▶ **Activity**: Beginning with the first entry, restate the data word for word and leave out the images.

[Scene image comparisons]

******************************

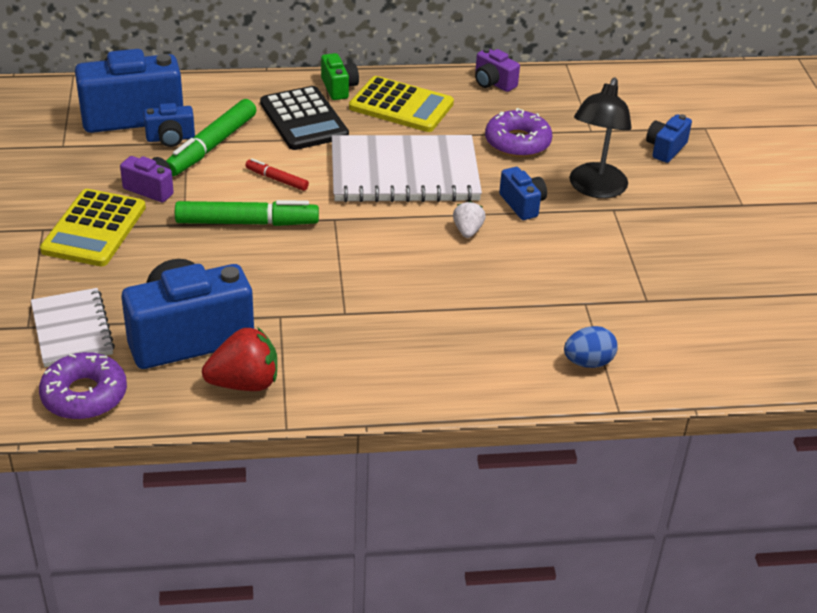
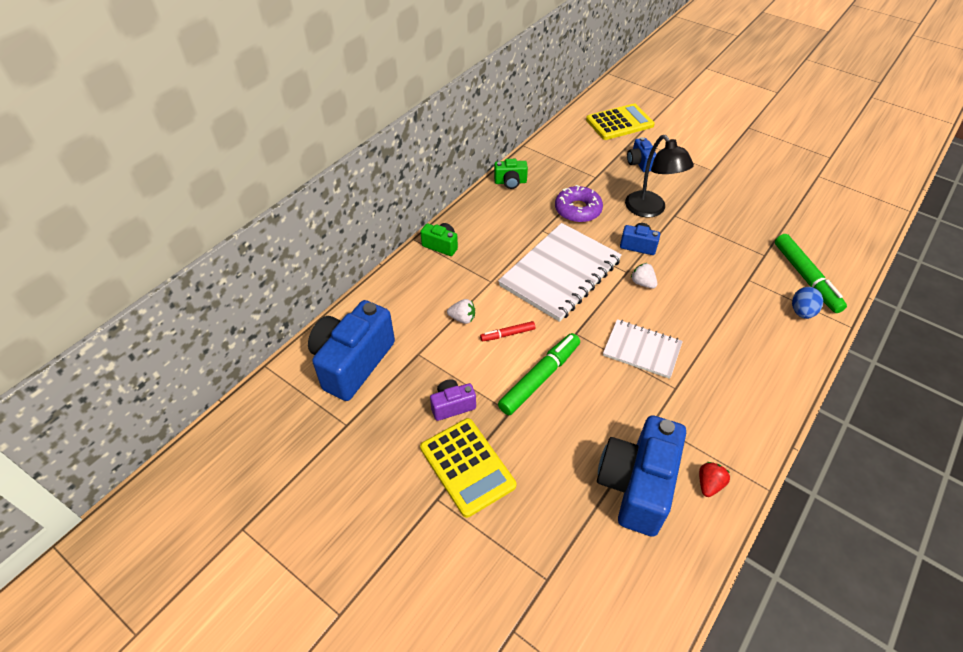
camera: 45 degrees left, 10 degrees up
white notebook [31,288,115,367] -> white notebook moved to [603,319,683,379]
purple donut [39,352,127,420] -> none
blue camera [144,103,195,147] -> none
green marker [166,99,256,176] -> green marker moved to [775,234,847,313]
red strawberry [202,327,277,391] -> red strawberry [699,462,730,497], size x0.58
black calculator [260,86,349,150] -> none
yellow calculator [349,76,454,132] -> yellow calculator moved to [586,104,655,140]
purple camera [475,48,520,92] -> green camera [494,159,528,189]
none -> white strawberry [447,299,475,324]

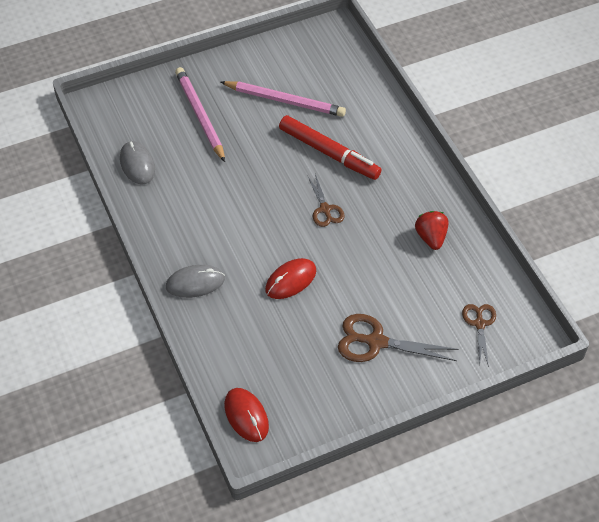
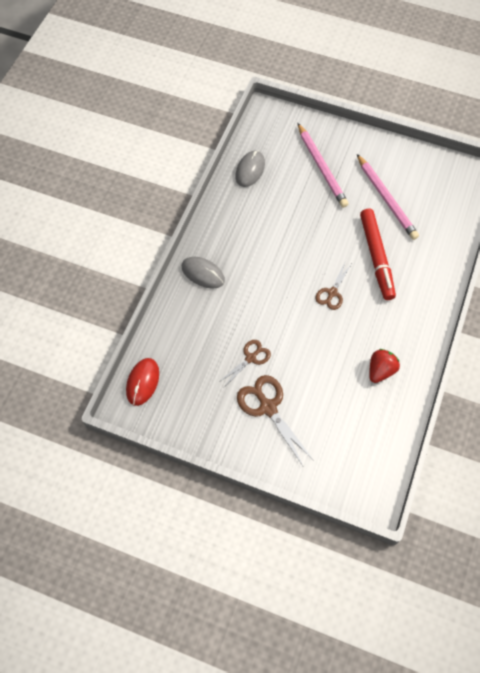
camera: 45 degrees right, 10 degrees up
pink pencil [175,67,225,162] -> pink pencil turned 135 degrees clockwise [298,123,349,208]
red mouse [265,258,316,299] -> none
brown scissors [462,304,496,367] -> brown scissors moved to [219,340,271,387]

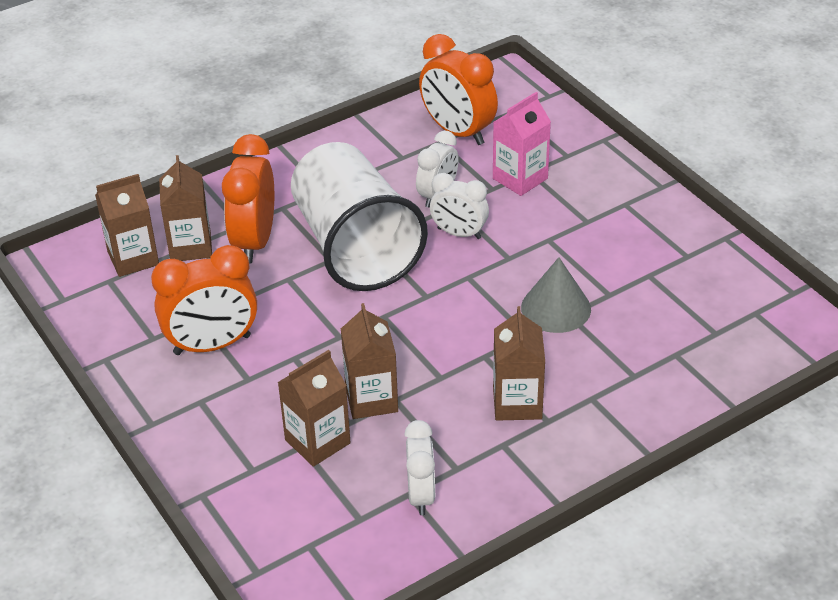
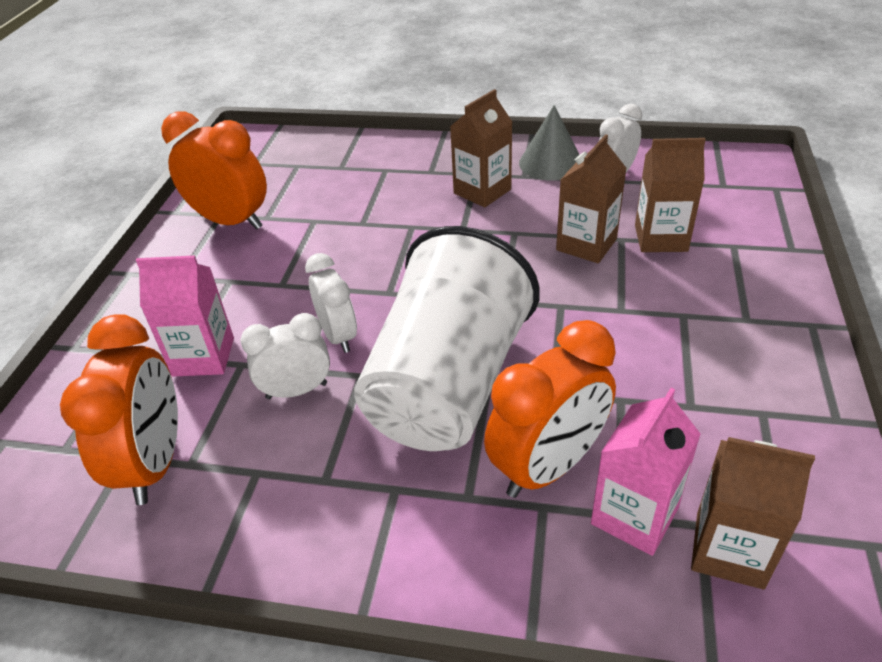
camera: 135 degrees left, 0 degrees up
orange clock [151,245,257,355] -> orange clock moved to [161,112,267,229]
brown carton [159,155,212,261] -> pink carton [591,388,701,556]
grey cone [521,257,591,333] -> grey cone moved to [519,105,580,181]

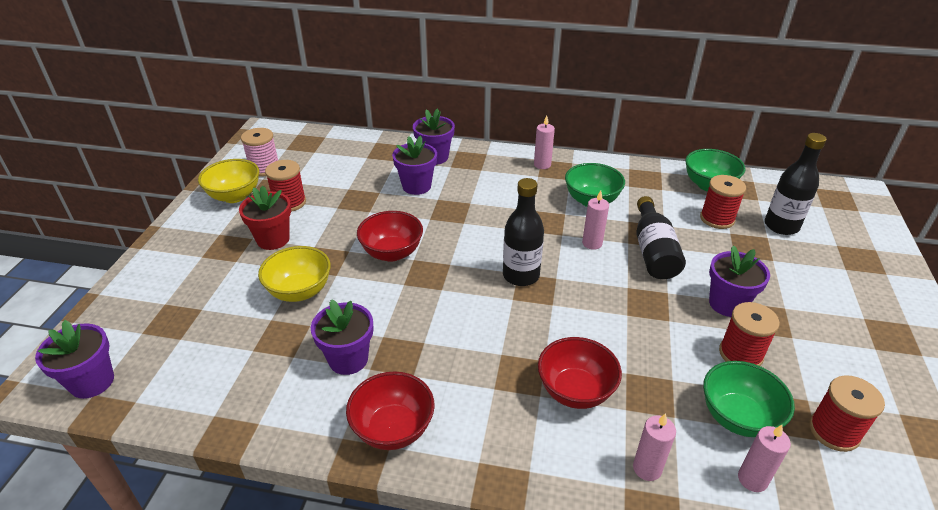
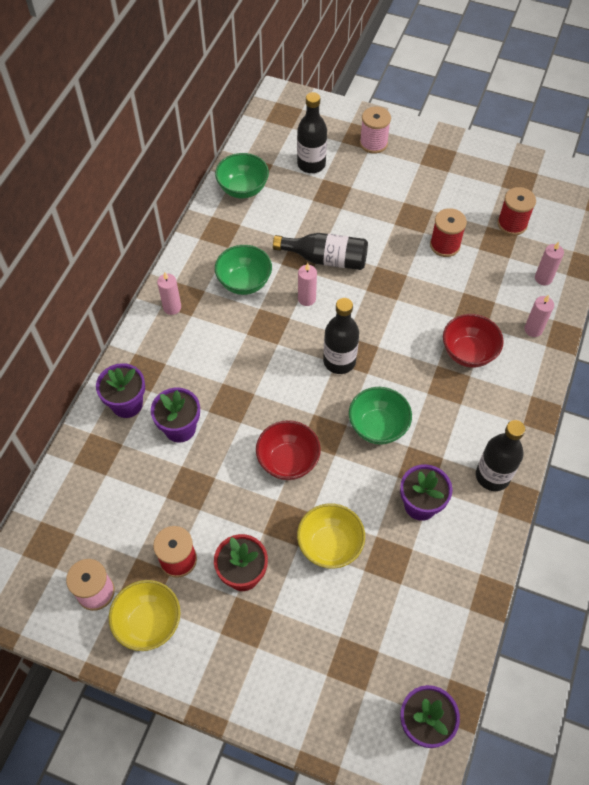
camera: 80 degrees left, 20 degrees up
red bowl [346,371,435,450] -> black bottle [476,420,525,491]
red spool [700,175,746,229] -> none
green bowl [703,361,795,437] -> green bowl moved to [349,387,412,445]
purple flower pot [709,245,770,317] -> none
none -> pink spool [360,106,391,154]

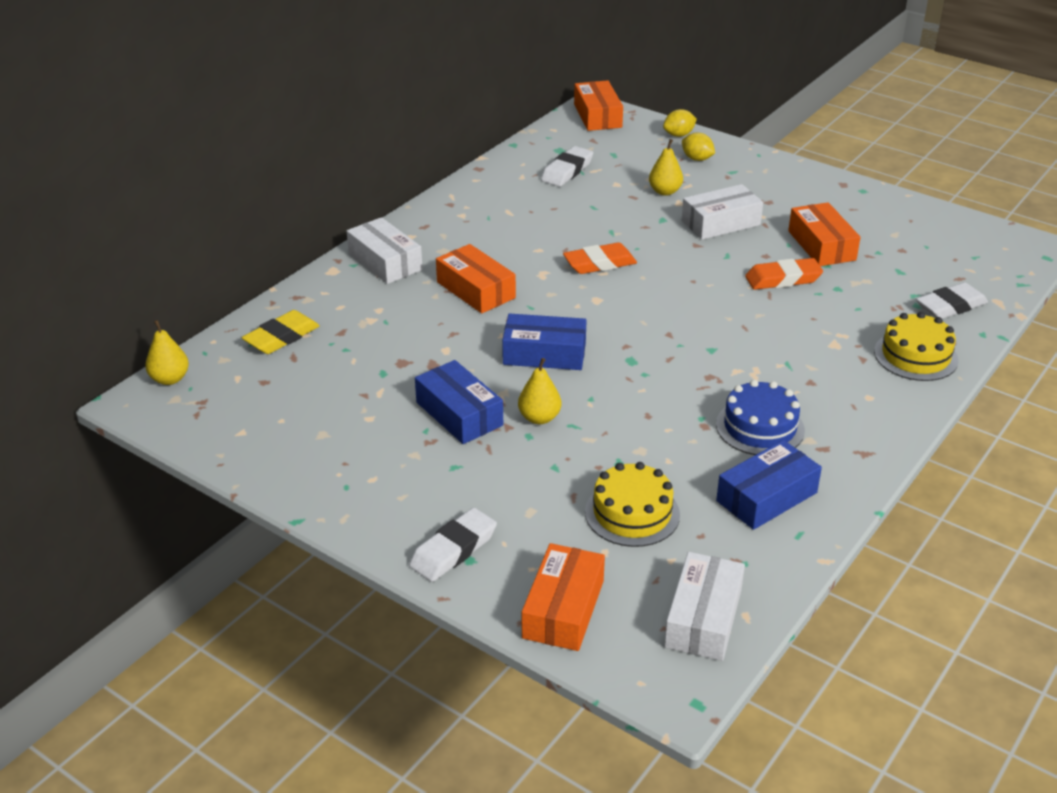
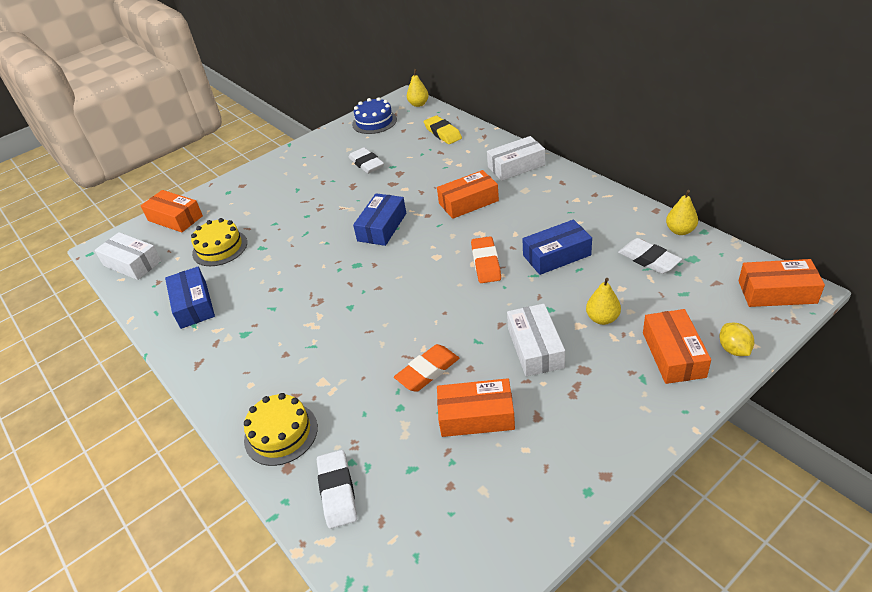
camera: 110 degrees right, 5 degrees up
white eraser [409,508,497,582] -> white eraser moved to [348,147,384,174]
blue box [415,360,503,444] -> blue box moved to [522,219,592,275]
yellow pear [518,358,561,424] -> yellow pear moved to [666,190,698,235]
yellow lemon [682,132,715,161] -> orange box [643,309,711,384]
blue cake [716,380,805,455] -> blue cake moved to [352,97,397,134]
orange eraser [745,258,823,290] -> orange eraser turned 45 degrees clockwise [394,344,459,392]

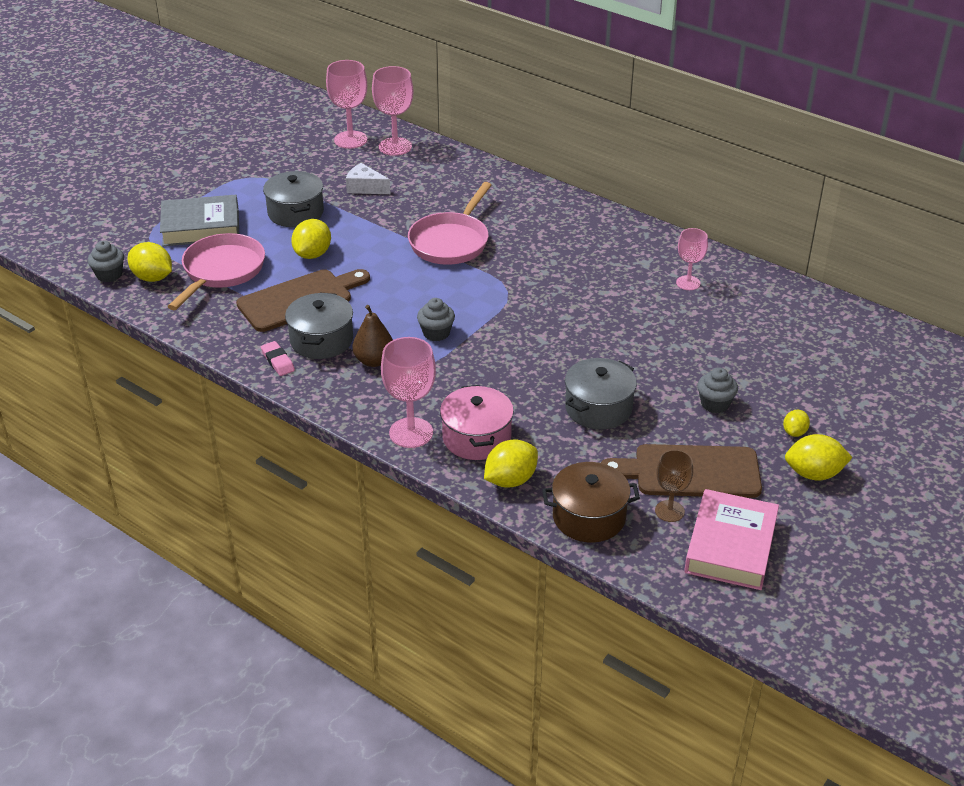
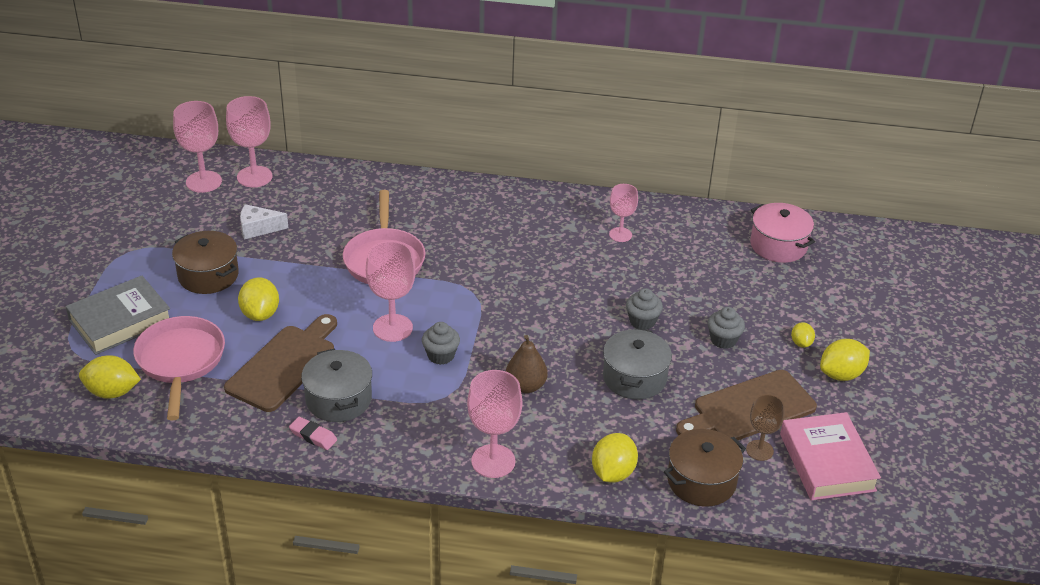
camera: 30 degrees left, 0 degrees up
grey cupcake [88,241,124,282] -> grey cupcake moved to [626,288,663,330]
grey pot [263,171,324,227] -> brown pot [172,231,239,294]
brown pear [353,305,393,367] -> brown pear moved to [506,335,548,393]
pink pot [440,385,514,460] -> pink pot moved to [750,203,815,263]
none -> pink goblet [366,241,415,342]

******************************

▶ **Expected answer**:
camera: 45 degrees left, 10 degrees up
white notebook [31,288,115,367] -> white notebook moved to [603,319,683,379]
purple donut [39,352,127,420] -> none
blue camera [144,103,195,147] -> none
green marker [166,99,256,176] -> green marker moved to [775,234,847,313]
red strawberry [202,327,277,391] -> red strawberry [699,462,730,497], size x0.58
black calculator [260,86,349,150] -> none
yellow calculator [349,76,454,132] -> yellow calculator moved to [586,104,655,140]
purple camera [475,48,520,92] -> green camera [494,159,528,189]
none -> white strawberry [447,299,475,324]

camera: 45 degrees right, 10 degrees up
pink pencil [175,67,225,162] -> pink pencil turned 135 degrees clockwise [298,123,349,208]
red mouse [265,258,316,299] -> none
brown scissors [462,304,496,367] -> brown scissors moved to [219,340,271,387]

camera: 135 degrees left, 0 degrees up
orange clock [151,245,257,355] -> orange clock moved to [161,112,267,229]
brown carton [159,155,212,261] -> pink carton [591,388,701,556]
grey cone [521,257,591,333] -> grey cone moved to [519,105,580,181]

camera: 80 degrees left, 20 degrees up
red bowl [346,371,435,450] -> black bottle [476,420,525,491]
red spool [700,175,746,229] -> none
green bowl [703,361,795,437] -> green bowl moved to [349,387,412,445]
purple flower pot [709,245,770,317] -> none
none -> pink spool [360,106,391,154]

camera: 110 degrees right, 5 degrees up
white eraser [409,508,497,582] -> white eraser moved to [348,147,384,174]
blue box [415,360,503,444] -> blue box moved to [522,219,592,275]
yellow pear [518,358,561,424] -> yellow pear moved to [666,190,698,235]
yellow lemon [682,132,715,161] -> orange box [643,309,711,384]
blue cake [716,380,805,455] -> blue cake moved to [352,97,397,134]
orange eraser [745,258,823,290] -> orange eraser turned 45 degrees clockwise [394,344,459,392]

camera: 30 degrees left, 0 degrees up
grey cupcake [88,241,124,282] -> grey cupcake moved to [626,288,663,330]
grey pot [263,171,324,227] -> brown pot [172,231,239,294]
brown pear [353,305,393,367] -> brown pear moved to [506,335,548,393]
pink pot [440,385,514,460] -> pink pot moved to [750,203,815,263]
none -> pink goblet [366,241,415,342]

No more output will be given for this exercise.